**YOUR OBJECTIVE**
Switch "center" to "midpoint" throughout every one of the rows below, and repeat the lines with no other change.

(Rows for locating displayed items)
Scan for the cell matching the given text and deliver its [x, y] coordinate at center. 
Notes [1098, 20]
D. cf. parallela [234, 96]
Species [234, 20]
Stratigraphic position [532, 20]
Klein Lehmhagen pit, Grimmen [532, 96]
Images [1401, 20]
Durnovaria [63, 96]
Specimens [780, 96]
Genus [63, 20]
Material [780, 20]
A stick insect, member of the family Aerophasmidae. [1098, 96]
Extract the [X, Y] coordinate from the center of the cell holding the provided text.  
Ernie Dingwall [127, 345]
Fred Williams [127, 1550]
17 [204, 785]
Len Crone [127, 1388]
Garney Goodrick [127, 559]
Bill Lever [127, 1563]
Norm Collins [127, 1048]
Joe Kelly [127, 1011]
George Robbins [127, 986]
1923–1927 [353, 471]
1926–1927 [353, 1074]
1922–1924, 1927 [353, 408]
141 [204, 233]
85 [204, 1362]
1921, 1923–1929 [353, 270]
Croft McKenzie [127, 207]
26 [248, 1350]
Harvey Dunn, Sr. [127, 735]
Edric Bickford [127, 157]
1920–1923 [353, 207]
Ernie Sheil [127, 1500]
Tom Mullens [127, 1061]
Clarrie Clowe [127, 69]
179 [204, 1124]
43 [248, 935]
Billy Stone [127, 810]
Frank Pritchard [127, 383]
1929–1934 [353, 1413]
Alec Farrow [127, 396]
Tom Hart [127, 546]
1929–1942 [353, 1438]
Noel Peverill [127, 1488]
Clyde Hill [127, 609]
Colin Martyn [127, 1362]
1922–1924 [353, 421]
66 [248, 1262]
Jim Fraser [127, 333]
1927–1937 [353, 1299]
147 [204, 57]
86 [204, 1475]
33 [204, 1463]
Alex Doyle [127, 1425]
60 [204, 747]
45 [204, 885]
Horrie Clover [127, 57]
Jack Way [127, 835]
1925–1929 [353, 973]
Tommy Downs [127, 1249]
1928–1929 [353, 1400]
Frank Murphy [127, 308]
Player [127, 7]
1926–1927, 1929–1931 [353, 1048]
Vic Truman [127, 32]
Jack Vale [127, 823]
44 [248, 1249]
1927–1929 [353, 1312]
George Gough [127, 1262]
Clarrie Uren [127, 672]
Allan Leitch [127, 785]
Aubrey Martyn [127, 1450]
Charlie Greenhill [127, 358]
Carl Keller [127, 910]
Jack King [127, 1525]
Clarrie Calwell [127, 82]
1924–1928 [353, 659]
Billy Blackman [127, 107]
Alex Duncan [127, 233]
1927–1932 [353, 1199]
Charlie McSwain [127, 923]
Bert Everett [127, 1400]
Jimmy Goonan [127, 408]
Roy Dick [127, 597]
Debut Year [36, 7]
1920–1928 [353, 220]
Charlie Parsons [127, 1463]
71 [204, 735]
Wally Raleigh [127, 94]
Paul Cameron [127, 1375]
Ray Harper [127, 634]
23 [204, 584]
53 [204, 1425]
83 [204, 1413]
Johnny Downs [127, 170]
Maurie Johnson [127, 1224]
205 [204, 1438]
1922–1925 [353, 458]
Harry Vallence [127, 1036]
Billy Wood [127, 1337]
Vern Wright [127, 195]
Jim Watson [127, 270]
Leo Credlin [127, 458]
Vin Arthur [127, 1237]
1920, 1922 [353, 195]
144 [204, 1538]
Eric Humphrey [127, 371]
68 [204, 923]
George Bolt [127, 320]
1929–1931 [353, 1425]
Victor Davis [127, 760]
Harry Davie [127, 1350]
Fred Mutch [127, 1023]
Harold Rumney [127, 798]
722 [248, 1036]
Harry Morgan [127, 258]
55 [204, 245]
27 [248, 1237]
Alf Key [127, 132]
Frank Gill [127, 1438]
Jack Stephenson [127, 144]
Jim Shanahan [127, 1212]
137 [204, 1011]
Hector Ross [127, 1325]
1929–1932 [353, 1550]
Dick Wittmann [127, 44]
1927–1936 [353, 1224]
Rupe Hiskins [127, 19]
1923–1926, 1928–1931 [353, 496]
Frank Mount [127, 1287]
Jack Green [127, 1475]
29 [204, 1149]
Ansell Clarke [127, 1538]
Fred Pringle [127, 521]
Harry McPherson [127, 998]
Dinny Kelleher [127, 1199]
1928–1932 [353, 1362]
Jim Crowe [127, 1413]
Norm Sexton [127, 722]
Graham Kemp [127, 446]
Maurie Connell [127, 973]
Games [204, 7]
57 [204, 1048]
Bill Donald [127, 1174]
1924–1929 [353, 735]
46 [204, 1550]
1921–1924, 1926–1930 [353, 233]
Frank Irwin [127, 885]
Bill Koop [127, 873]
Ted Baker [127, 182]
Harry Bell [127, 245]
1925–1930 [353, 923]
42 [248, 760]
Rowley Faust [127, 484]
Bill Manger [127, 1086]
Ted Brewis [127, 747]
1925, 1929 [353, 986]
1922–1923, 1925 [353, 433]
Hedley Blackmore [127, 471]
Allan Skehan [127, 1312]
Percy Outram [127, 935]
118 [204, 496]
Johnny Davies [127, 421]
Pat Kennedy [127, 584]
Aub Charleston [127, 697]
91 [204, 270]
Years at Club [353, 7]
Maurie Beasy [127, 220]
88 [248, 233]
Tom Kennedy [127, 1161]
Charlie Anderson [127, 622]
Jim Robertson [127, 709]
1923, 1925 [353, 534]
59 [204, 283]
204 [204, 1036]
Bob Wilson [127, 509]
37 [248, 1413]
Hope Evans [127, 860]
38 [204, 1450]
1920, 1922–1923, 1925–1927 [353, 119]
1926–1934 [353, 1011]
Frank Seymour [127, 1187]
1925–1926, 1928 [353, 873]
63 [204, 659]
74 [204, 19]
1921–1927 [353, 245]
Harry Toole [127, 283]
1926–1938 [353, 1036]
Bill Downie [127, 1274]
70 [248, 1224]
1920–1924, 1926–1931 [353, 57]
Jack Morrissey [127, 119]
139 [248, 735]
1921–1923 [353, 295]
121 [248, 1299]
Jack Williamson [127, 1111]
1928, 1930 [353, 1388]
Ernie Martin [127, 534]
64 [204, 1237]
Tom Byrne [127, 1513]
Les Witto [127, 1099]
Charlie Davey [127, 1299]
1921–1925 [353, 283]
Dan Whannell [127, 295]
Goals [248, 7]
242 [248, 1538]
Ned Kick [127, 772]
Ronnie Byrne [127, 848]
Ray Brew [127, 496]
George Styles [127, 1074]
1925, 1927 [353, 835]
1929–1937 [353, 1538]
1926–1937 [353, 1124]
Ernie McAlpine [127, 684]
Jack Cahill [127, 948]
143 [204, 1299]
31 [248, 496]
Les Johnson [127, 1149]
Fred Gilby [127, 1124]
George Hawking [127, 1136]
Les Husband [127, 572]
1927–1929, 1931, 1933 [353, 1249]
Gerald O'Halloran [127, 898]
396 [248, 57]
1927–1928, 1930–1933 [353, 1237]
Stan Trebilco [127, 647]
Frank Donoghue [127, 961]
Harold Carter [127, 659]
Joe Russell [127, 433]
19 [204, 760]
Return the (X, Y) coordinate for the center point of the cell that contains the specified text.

**THE SOLUTION**
Scan for the cell matching the given text and deliver its [x, y] coordinate at midpoint. 
Notes [1098, 20]
D. cf. parallela [234, 96]
Species [234, 20]
Stratigraphic position [532, 20]
Klein Lehmhagen pit, Grimmen [532, 96]
Images [1401, 20]
Durnovaria [63, 96]
Specimens [780, 96]
Genus [63, 20]
Material [780, 20]
A stick insect, member of the family Aerophasmidae. [1098, 96]
Extract the [X, Y] coordinate from the midpoint of the cell holding the provided text.  
Ernie Dingwall [127, 345]
Fred Williams [127, 1550]
17 [204, 785]
Len Crone [127, 1388]
Garney Goodrick [127, 559]
Bill Lever [127, 1563]
Norm Collins [127, 1048]
Joe Kelly [127, 1011]
George Robbins [127, 986]
1923–1927 [353, 471]
1926–1927 [353, 1074]
1922–1924, 1927 [353, 408]
141 [204, 233]
85 [204, 1362]
1921, 1923–1929 [353, 270]
Croft McKenzie [127, 207]
26 [248, 1350]
Harvey Dunn, Sr. [127, 735]
Edric Bickford [127, 157]
1920–1923 [353, 207]
Ernie Sheil [127, 1500]
Tom Mullens [127, 1061]
Clarrie Clowe [127, 69]
179 [204, 1124]
43 [248, 935]
Billy Stone [127, 810]
Frank Pritchard [127, 383]
1929–1934 [353, 1413]
Alec Farrow [127, 396]
Tom Hart [127, 546]
1929–1942 [353, 1438]
Noel Peverill [127, 1488]
Clyde Hill [127, 609]
Colin Martyn [127, 1362]
1922–1924 [353, 421]
66 [248, 1262]
Jim Fraser [127, 333]
1927–1937 [353, 1299]
147 [204, 57]
86 [204, 1475]
33 [204, 1463]
Alex Doyle [127, 1425]
60 [204, 747]
45 [204, 885]
Horrie Clover [127, 57]
Jack Way [127, 835]
1925–1929 [353, 973]
Tommy Downs [127, 1249]
1928–1929 [353, 1400]
Frank Murphy [127, 308]
Player [127, 7]
1926–1927, 1929–1931 [353, 1048]
Vic Truman [127, 32]
Jack Vale [127, 823]
44 [248, 1249]
1927–1929 [353, 1312]
George Gough [127, 1262]
Clarrie Uren [127, 672]
Allan Leitch [127, 785]
Aubrey Martyn [127, 1450]
Charlie Greenhill [127, 358]
Carl Keller [127, 910]
Jack King [127, 1525]
Clarrie Calwell [127, 82]
1924–1928 [353, 659]
Billy Blackman [127, 107]
Alex Duncan [127, 233]
1927–1932 [353, 1199]
Charlie McSwain [127, 923]
Bert Everett [127, 1400]
Jimmy Goonan [127, 408]
Roy Dick [127, 597]
Debut Year [36, 7]
1920–1928 [353, 220]
Charlie Parsons [127, 1463]
71 [204, 735]
Wally Raleigh [127, 94]
Paul Cameron [127, 1375]
Ray Harper [127, 634]
23 [204, 584]
53 [204, 1425]
83 [204, 1413]
Johnny Downs [127, 170]
Maurie Johnson [127, 1224]
205 [204, 1438]
1922–1925 [353, 458]
Harry Vallence [127, 1036]
Billy Wood [127, 1337]
Vern Wright [127, 195]
Jim Watson [127, 270]
Leo Credlin [127, 458]
Vin Arthur [127, 1237]
1920, 1922 [353, 195]
144 [204, 1538]
Eric Humphrey [127, 371]
68 [204, 923]
George Bolt [127, 320]
1929–1931 [353, 1425]
Victor Davis [127, 760]
Harry Davie [127, 1350]
Fred Mutch [127, 1023]
Harold Rumney [127, 798]
722 [248, 1036]
Harry Morgan [127, 258]
55 [204, 245]
27 [248, 1237]
Alf Key [127, 132]
Frank Gill [127, 1438]
Jack Stephenson [127, 144]
Jim Shanahan [127, 1212]
137 [204, 1011]
Hector Ross [127, 1325]
1929–1932 [353, 1550]
Dick Wittmann [127, 44]
1927–1936 [353, 1224]
Rupe Hiskins [127, 19]
1923–1926, 1928–1931 [353, 496]
Frank Mount [127, 1287]
Jack Green [127, 1475]
29 [204, 1149]
Ansell Clarke [127, 1538]
Fred Pringle [127, 521]
Harry McPherson [127, 998]
Dinny Kelleher [127, 1199]
1928–1932 [353, 1362]
Jim Crowe [127, 1413]
Norm Sexton [127, 722]
Graham Kemp [127, 446]
Maurie Connell [127, 973]
Games [204, 7]
57 [204, 1048]
Bill Donald [127, 1174]
1924–1929 [353, 735]
46 [204, 1550]
1921–1924, 1926–1930 [353, 233]
Frank Irwin [127, 885]
Bill Koop [127, 873]
Ted Baker [127, 182]
Harry Bell [127, 245]
1925–1930 [353, 923]
42 [248, 760]
Rowley Faust [127, 484]
Bill Manger [127, 1086]
Ted Brewis [127, 747]
1925, 1929 [353, 986]
1922–1923, 1925 [353, 433]
Hedley Blackmore [127, 471]
Allan Skehan [127, 1312]
Percy Outram [127, 935]
118 [204, 496]
Johnny Davies [127, 421]
Pat Kennedy [127, 584]
Aub Charleston [127, 697]
91 [204, 270]
Years at Club [353, 7]
Maurie Beasy [127, 220]
88 [248, 233]
Tom Kennedy [127, 1161]
Charlie Anderson [127, 622]
Jim Robertson [127, 709]
1923, 1925 [353, 534]
59 [204, 283]
204 [204, 1036]
Bob Wilson [127, 509]
37 [248, 1413]
Hope Evans [127, 860]
38 [204, 1450]
1920, 1922–1923, 1925–1927 [353, 119]
1926–1934 [353, 1011]
Frank Seymour [127, 1187]
1925–1926, 1928 [353, 873]
63 [204, 659]
74 [204, 19]
1921–1927 [353, 245]
Harry Toole [127, 283]
1926–1938 [353, 1036]
Bill Downie [127, 1274]
70 [248, 1224]
1920–1924, 1926–1931 [353, 57]
Jack Morrissey [127, 119]
139 [248, 735]
1921–1923 [353, 295]
121 [248, 1299]
Jack Williamson [127, 1111]
1928, 1930 [353, 1388]
Ernie Martin [127, 534]
64 [204, 1237]
Tom Byrne [127, 1513]
Les Witto [127, 1099]
Charlie Davey [127, 1299]
1921–1925 [353, 283]
Dan Whannell [127, 295]
Goals [248, 7]
242 [248, 1538]
Ned Kick [127, 772]
Ronnie Byrne [127, 848]
Ray Brew [127, 496]
George Styles [127, 1074]
1925, 1927 [353, 835]
1929–1937 [353, 1538]
1926–1937 [353, 1124]
Ernie McAlpine [127, 684]
Jack Cahill [127, 948]
143 [204, 1299]
31 [248, 496]
Les Johnson [127, 1149]
Fred Gilby [127, 1124]
George Hawking [127, 1136]
Les Husband [127, 572]
1927–1929, 1931, 1933 [353, 1249]
Gerald O'Halloran [127, 898]
396 [248, 57]
1927–1928, 1930–1933 [353, 1237]
Stan Trebilco [127, 647]
Frank Donoghue [127, 961]
Harold Carter [127, 659]
Joe Russell [127, 433]
19 [204, 760]
Return the (X, Y) coordinate for the midpoint point of the cell that contains the specified text.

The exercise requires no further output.